The answer is the exact run of lines in the listing below from the line containing "none -> green plate A9:B9 level 1" up to and including the line containing "none -> green plate K4:L4 level 1", with pictures removed.

## SOURCE DATA:
Segment Open

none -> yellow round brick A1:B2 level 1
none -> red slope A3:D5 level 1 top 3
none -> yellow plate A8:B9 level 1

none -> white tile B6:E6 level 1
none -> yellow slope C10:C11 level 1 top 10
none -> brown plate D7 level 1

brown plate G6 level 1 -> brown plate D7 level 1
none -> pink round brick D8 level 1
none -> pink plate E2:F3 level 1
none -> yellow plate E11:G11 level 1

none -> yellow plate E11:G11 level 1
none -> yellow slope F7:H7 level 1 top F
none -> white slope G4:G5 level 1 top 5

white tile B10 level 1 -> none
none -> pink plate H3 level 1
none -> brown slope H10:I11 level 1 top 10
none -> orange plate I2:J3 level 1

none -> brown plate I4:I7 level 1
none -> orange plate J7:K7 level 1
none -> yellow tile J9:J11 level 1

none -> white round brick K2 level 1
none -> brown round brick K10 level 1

Segment Closed
Segment Open

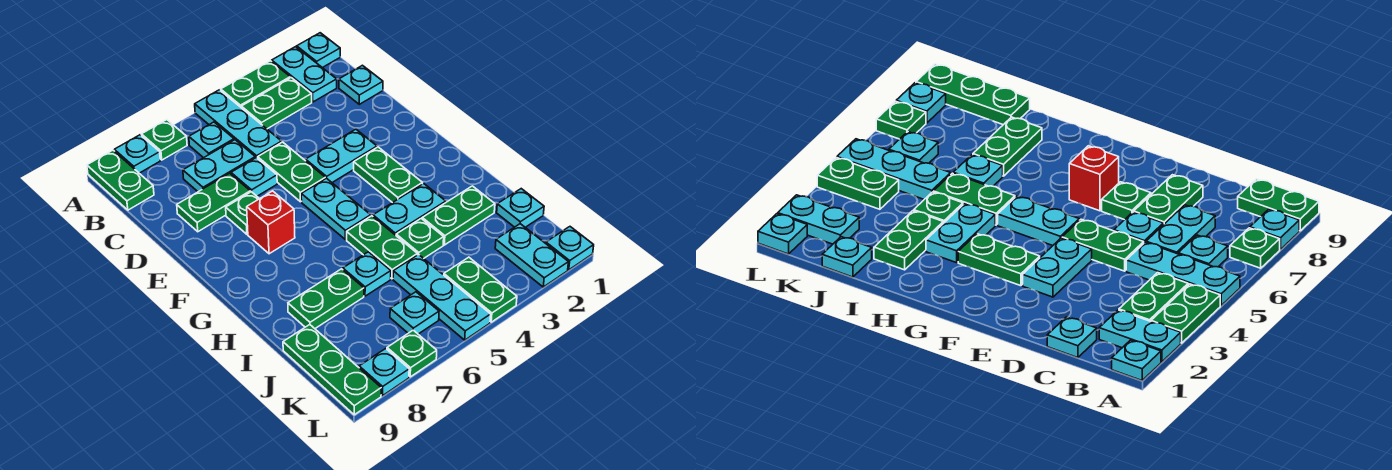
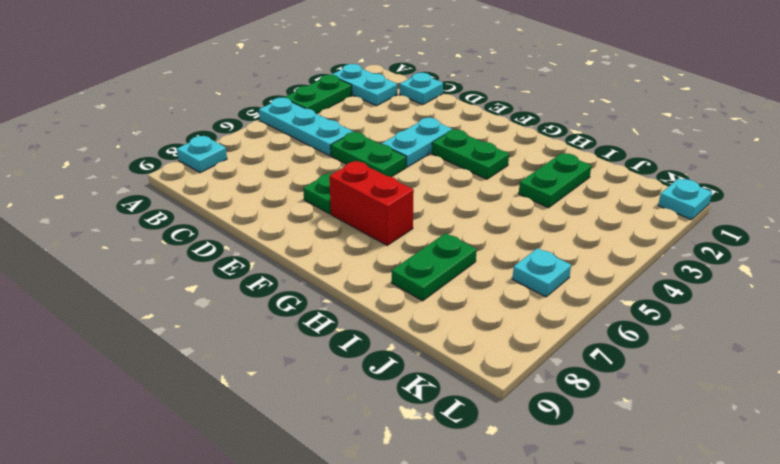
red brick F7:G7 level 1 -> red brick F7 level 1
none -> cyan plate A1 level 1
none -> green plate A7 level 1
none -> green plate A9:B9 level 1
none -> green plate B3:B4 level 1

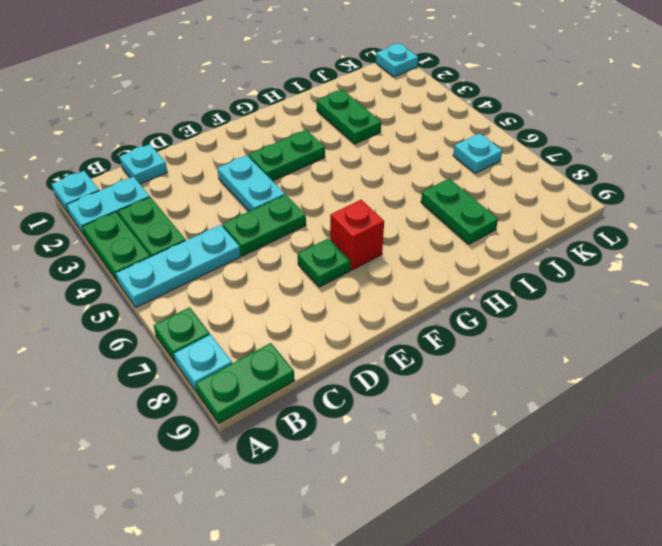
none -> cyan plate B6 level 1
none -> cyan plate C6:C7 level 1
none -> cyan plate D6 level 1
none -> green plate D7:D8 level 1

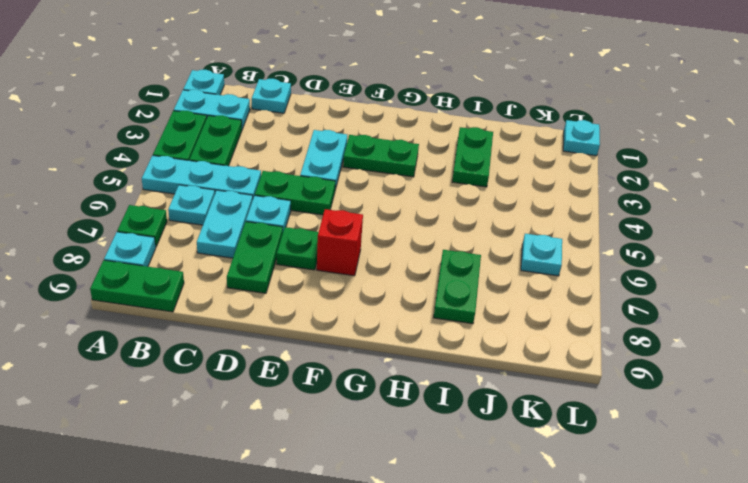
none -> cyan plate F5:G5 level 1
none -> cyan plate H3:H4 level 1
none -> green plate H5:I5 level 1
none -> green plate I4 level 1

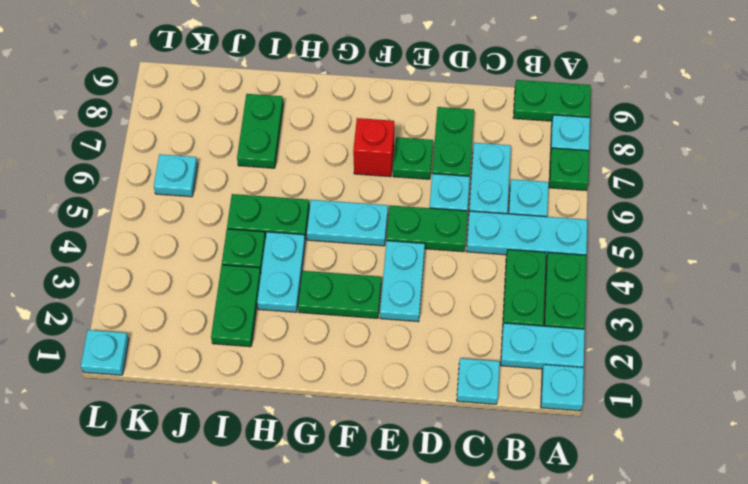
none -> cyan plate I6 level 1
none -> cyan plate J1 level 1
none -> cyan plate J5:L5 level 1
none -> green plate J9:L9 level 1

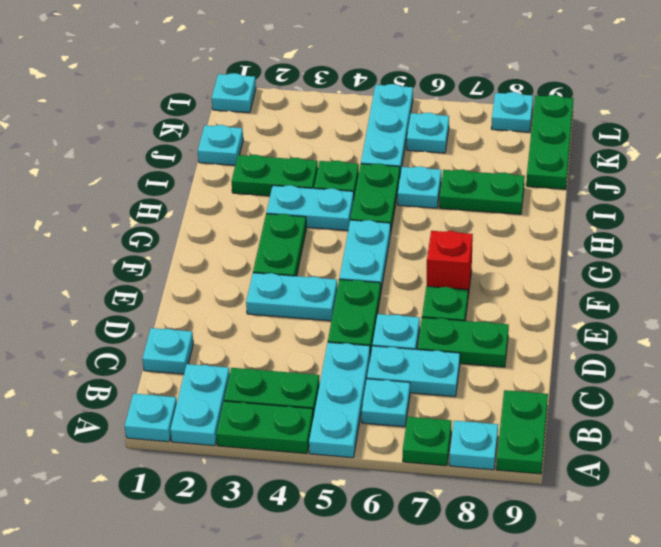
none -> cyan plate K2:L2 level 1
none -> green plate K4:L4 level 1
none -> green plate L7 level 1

Segment Closed

## PROBLEM SOLUTION:
none -> green plate A9:B9 level 1
none -> green plate B3:B4 level 1

none -> cyan plate B6 level 1
none -> cyan plate C6:C7 level 1
none -> cyan plate D6 level 1
none -> green plate D7:D8 level 1

none -> cyan plate F5:G5 level 1
none -> cyan plate H3:H4 level 1
none -> green plate H5:I5 level 1
none -> green plate I4 level 1

none -> cyan plate I6 level 1
none -> cyan plate J1 level 1
none -> cyan plate J5:L5 level 1
none -> green plate J9:L9 level 1

none -> cyan plate K2:L2 level 1
none -> green plate K4:L4 level 1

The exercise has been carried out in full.